Dataset items
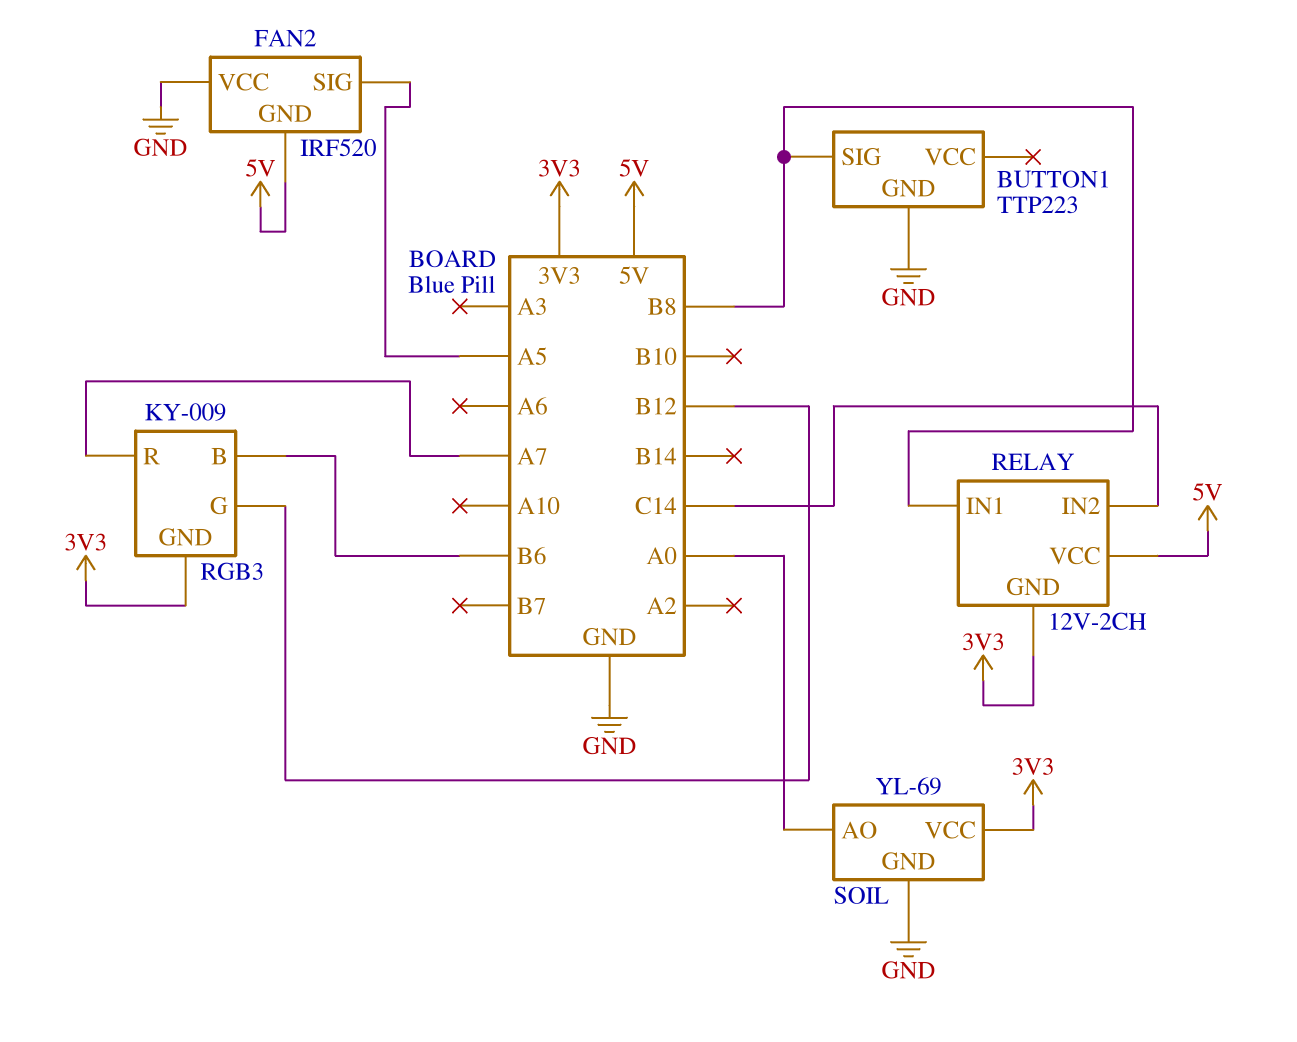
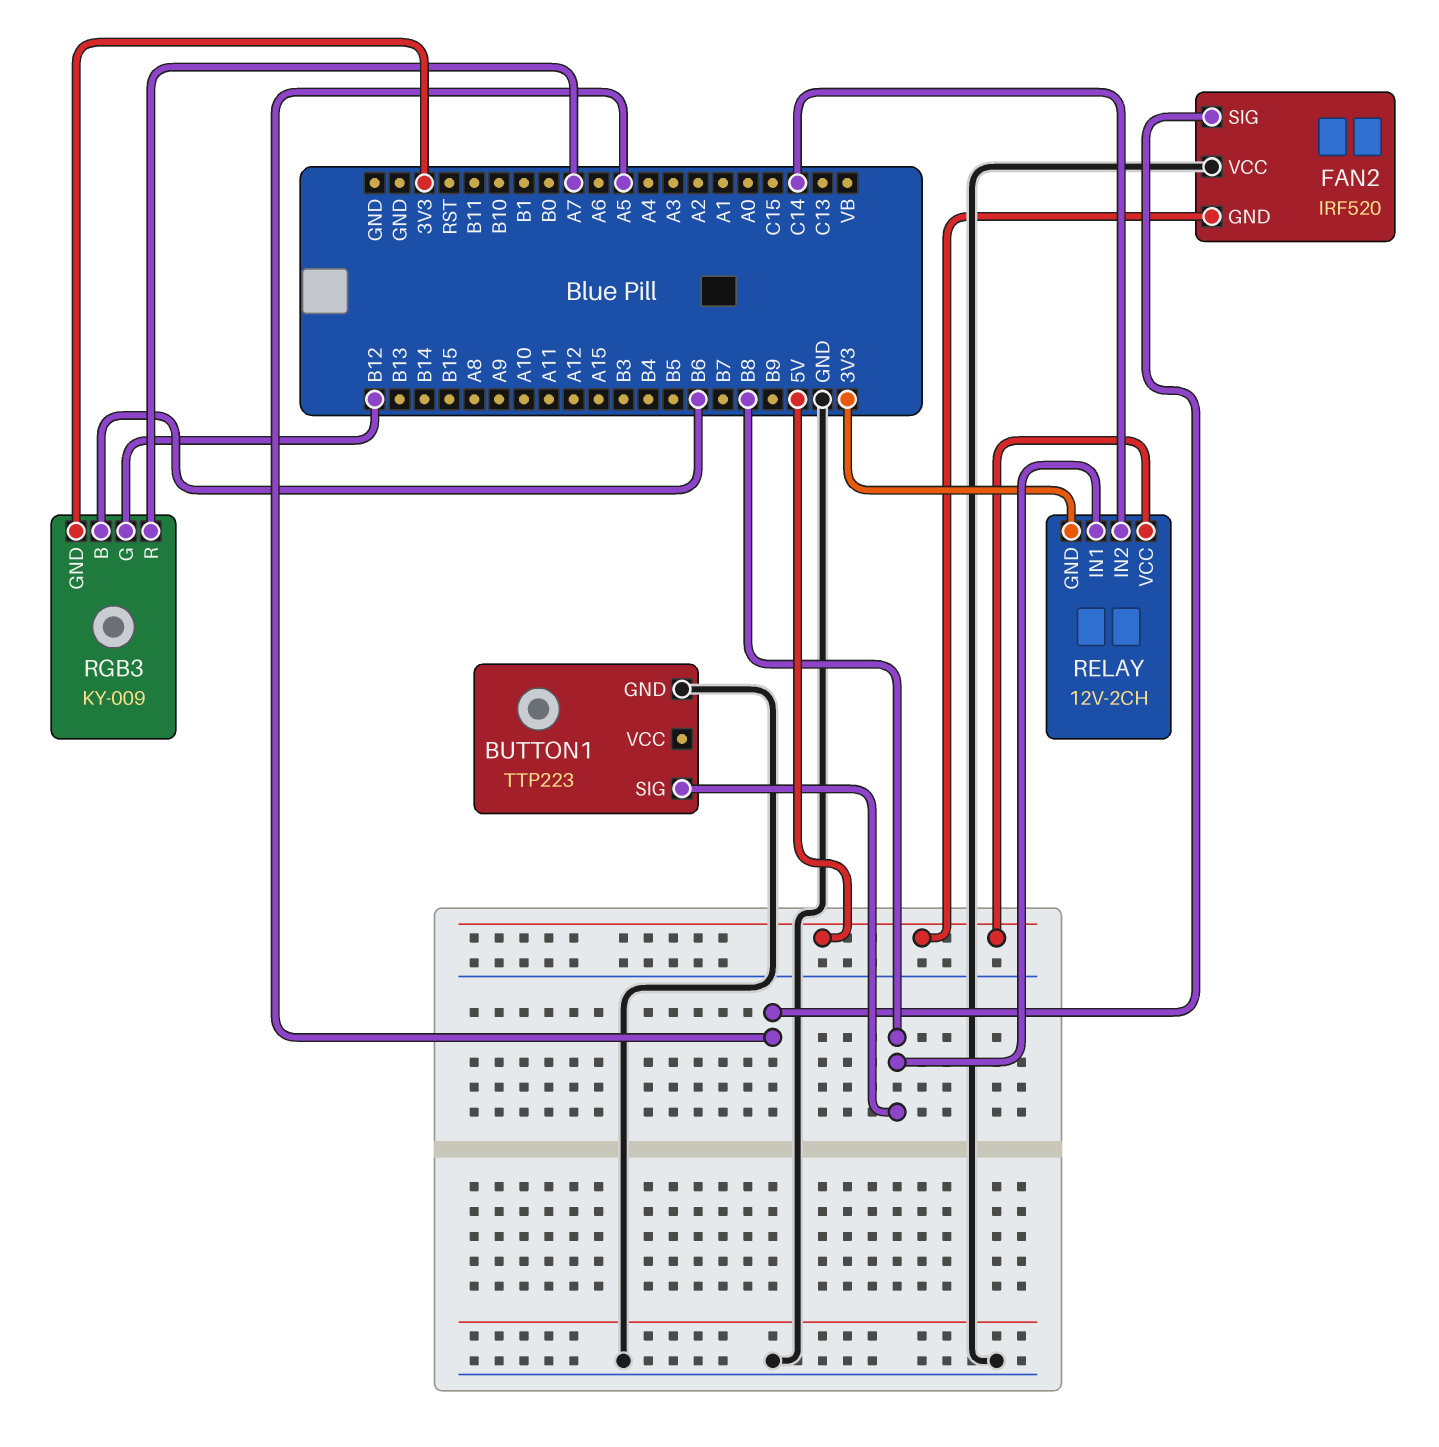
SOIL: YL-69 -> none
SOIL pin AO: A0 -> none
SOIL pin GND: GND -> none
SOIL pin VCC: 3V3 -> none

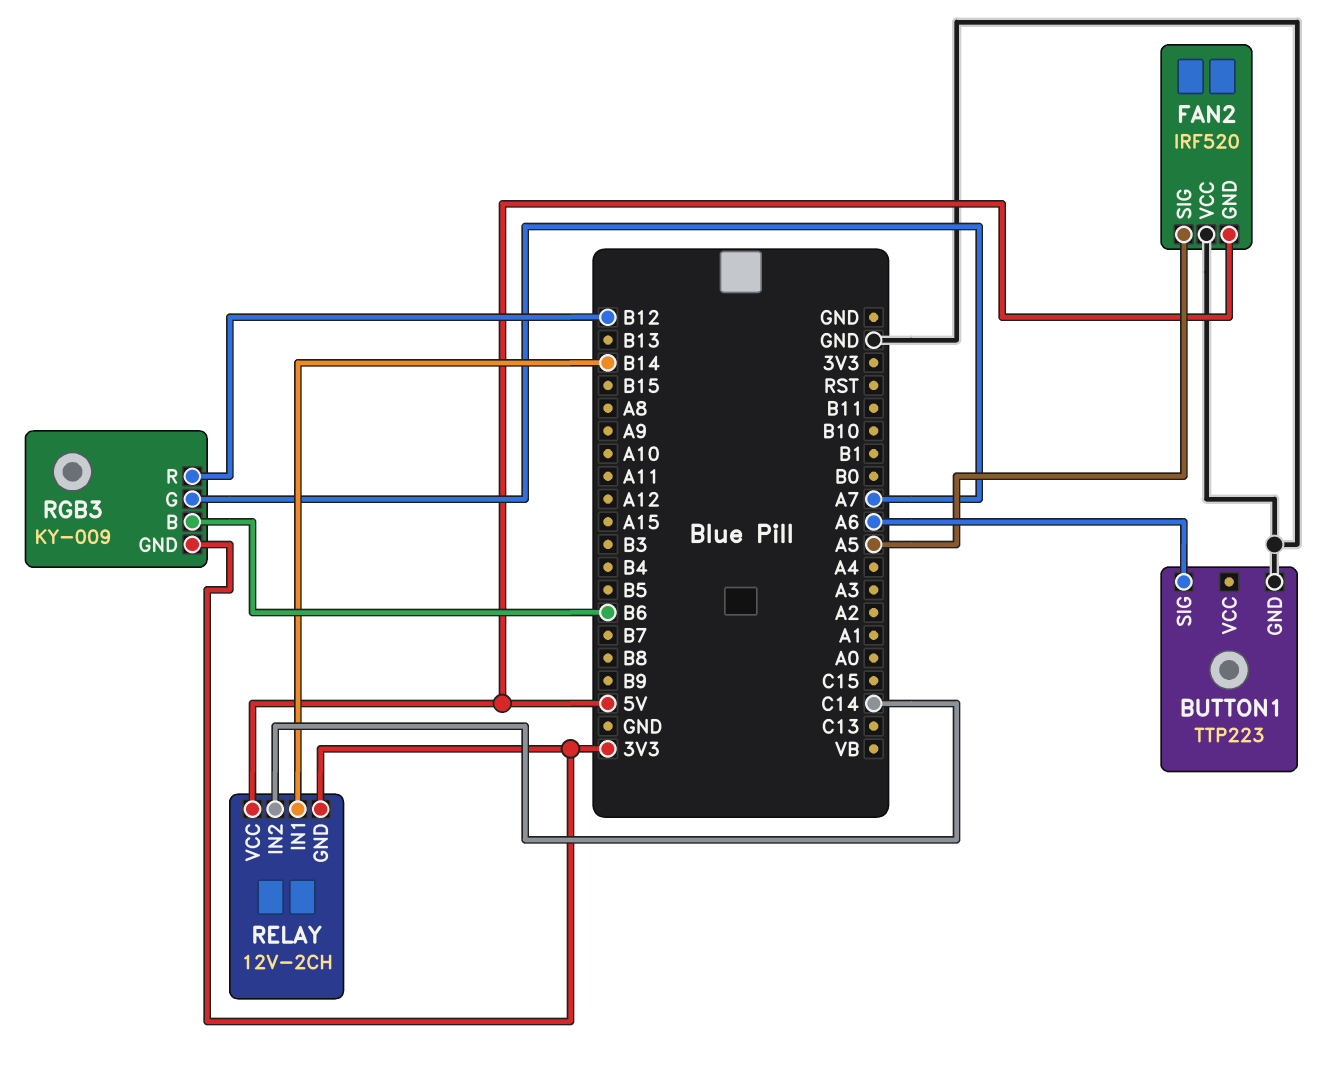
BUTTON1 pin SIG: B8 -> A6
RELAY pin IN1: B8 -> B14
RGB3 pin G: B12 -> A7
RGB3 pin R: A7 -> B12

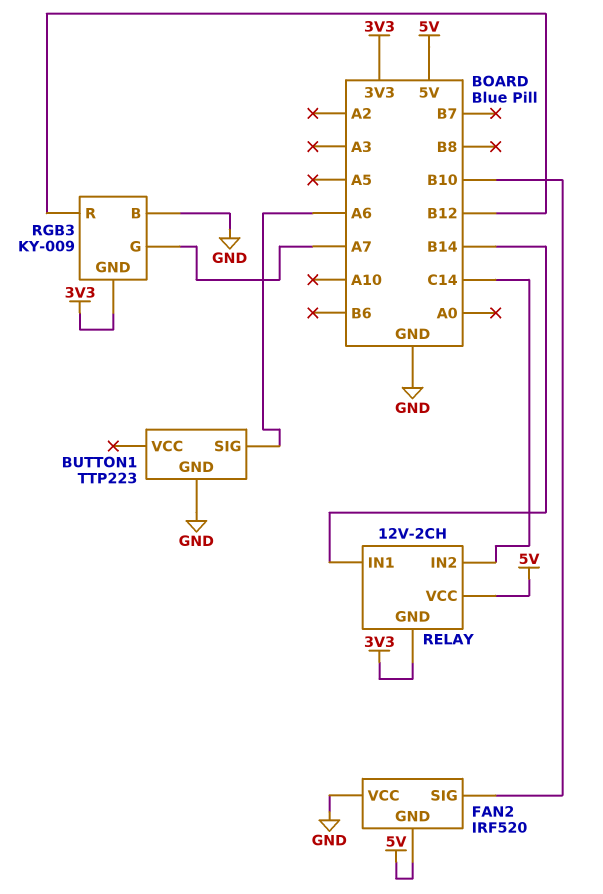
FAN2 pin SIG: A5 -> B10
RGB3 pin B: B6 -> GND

---

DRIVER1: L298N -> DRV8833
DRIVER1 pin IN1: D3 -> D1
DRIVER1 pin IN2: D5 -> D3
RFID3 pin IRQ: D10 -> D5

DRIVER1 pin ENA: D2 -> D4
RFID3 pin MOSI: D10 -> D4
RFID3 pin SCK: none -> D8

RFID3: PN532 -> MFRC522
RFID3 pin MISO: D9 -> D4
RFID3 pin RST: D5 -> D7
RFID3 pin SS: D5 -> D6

...

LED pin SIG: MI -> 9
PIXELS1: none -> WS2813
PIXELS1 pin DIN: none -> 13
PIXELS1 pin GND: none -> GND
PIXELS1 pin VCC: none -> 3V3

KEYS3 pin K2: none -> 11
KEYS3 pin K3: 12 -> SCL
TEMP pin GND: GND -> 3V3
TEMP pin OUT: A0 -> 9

#### TASK ITEM:
In the records above, the line with "LED pin SIG: MI -> 9" marks the start and the line with "TEMP pin OUT: A0 -> 9" marks the end; copy that stretch exactly, both lines included, and nothing else.

#### TASK RESULT:
LED pin SIG: MI -> 9
PIXELS1: none -> WS2813
PIXELS1 pin DIN: none -> 13
PIXELS1 pin GND: none -> GND
PIXELS1 pin VCC: none -> 3V3

KEYS3 pin K2: none -> 11
KEYS3 pin K3: 12 -> SCL
TEMP pin GND: GND -> 3V3
TEMP pin OUT: A0 -> 9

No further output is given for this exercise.